Check every line of the data for the string "none" and copy the ones that have it.
Segment Start: PROVIDED DATA
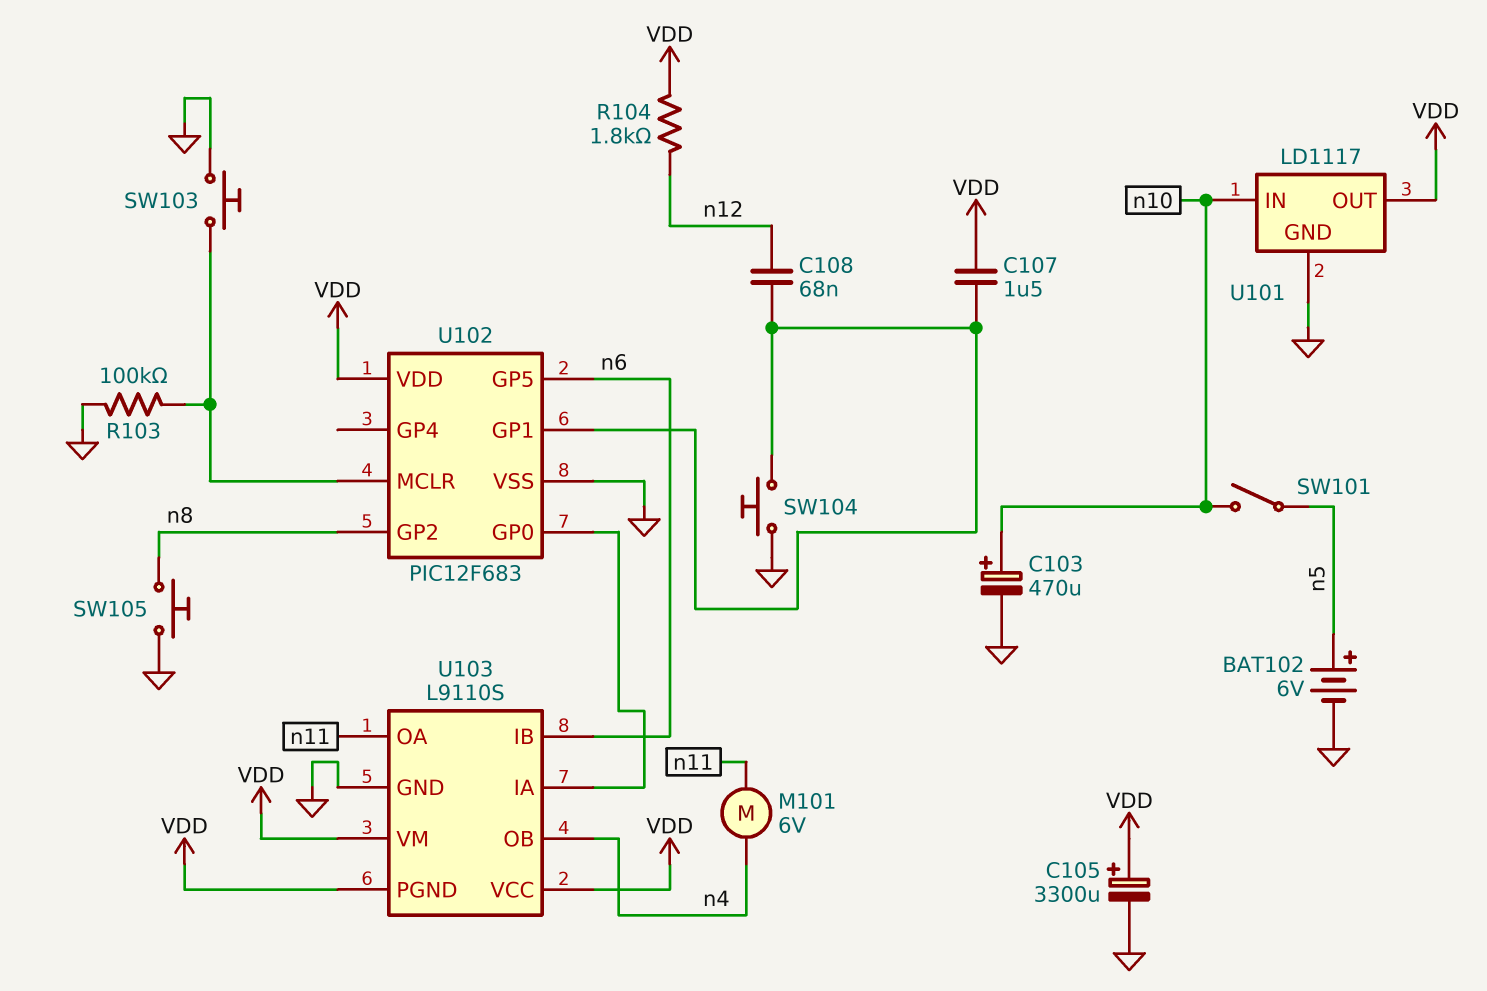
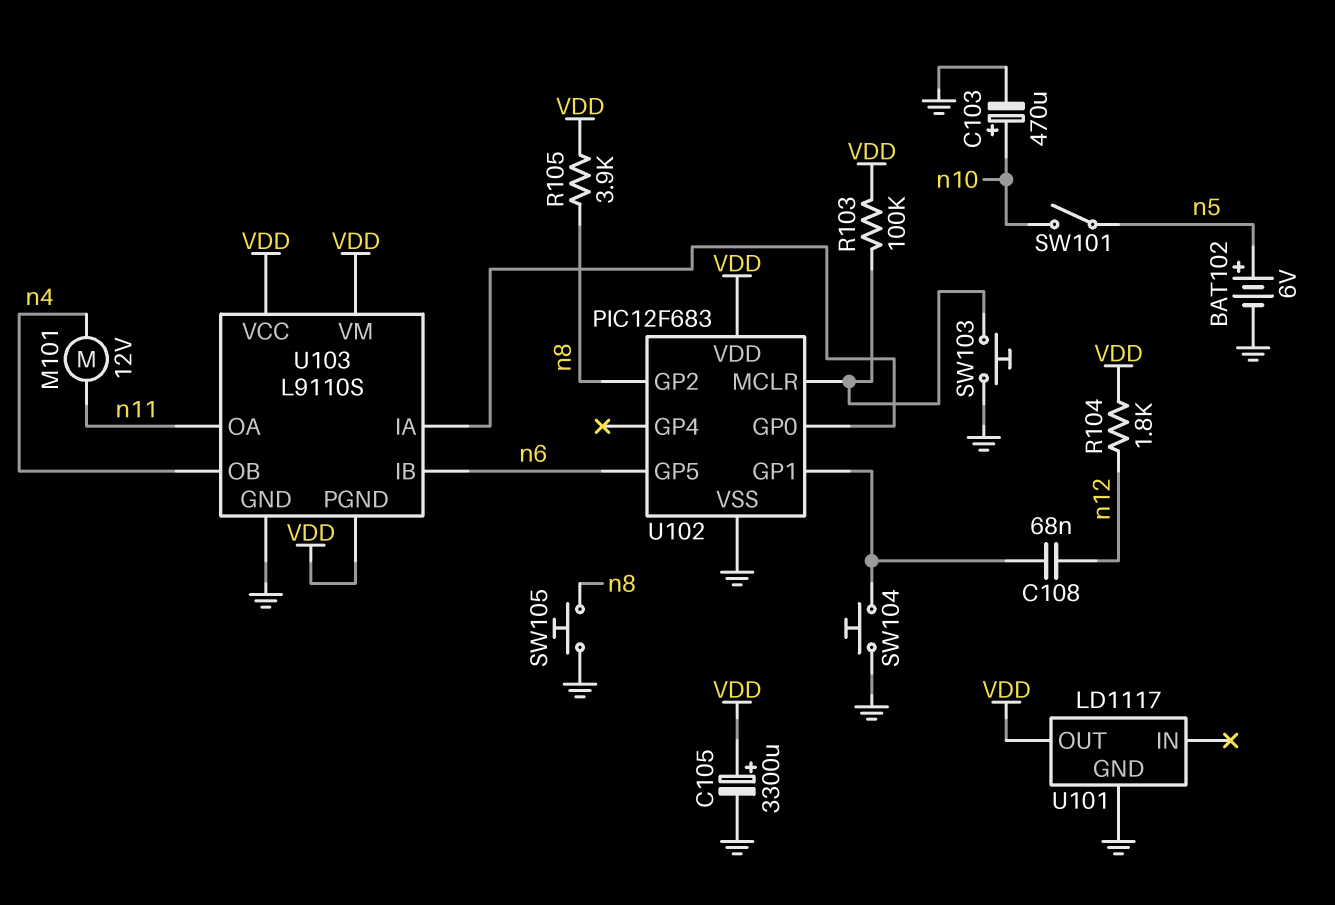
C107: 1.5uF (U102/GP1, VDD) -> none
M101: motor 6V (n4, n11) -> motor 12V (n4, n11)
R103: 100k (GND, U102/MCLR) -> 100k (U102/MCLR, VDD)
R105: none -> 3.9k (VDD, n8)
U101 pin IN: n10 -> none

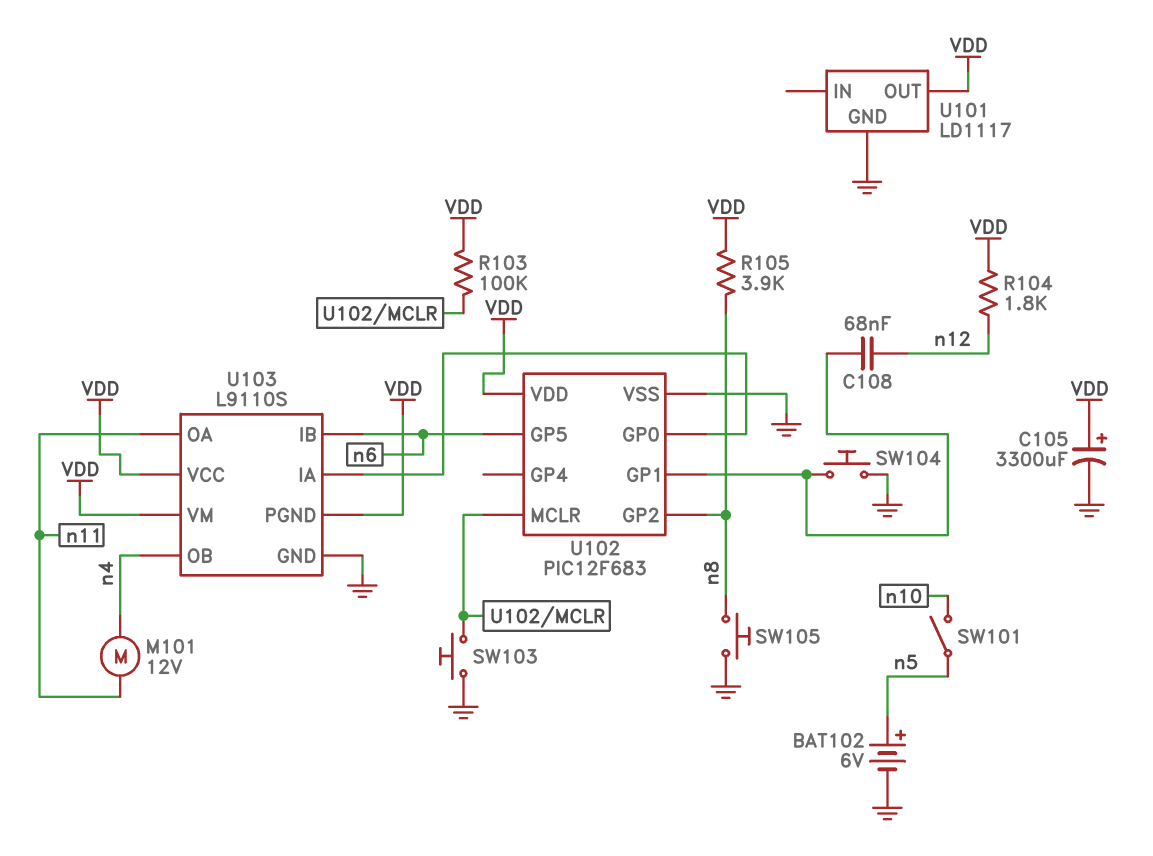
C103: 470uF (plus n10, minus GND) -> none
Segment End: PROVIDED DATA
◆ **TASK RESPONSE**:
C107: 1.5uF (U102/GP1, VDD) -> none
R105: none -> 3.9k (VDD, n8)
U101 pin IN: n10 -> none
C103: 470uF (plus n10, minus GND) -> none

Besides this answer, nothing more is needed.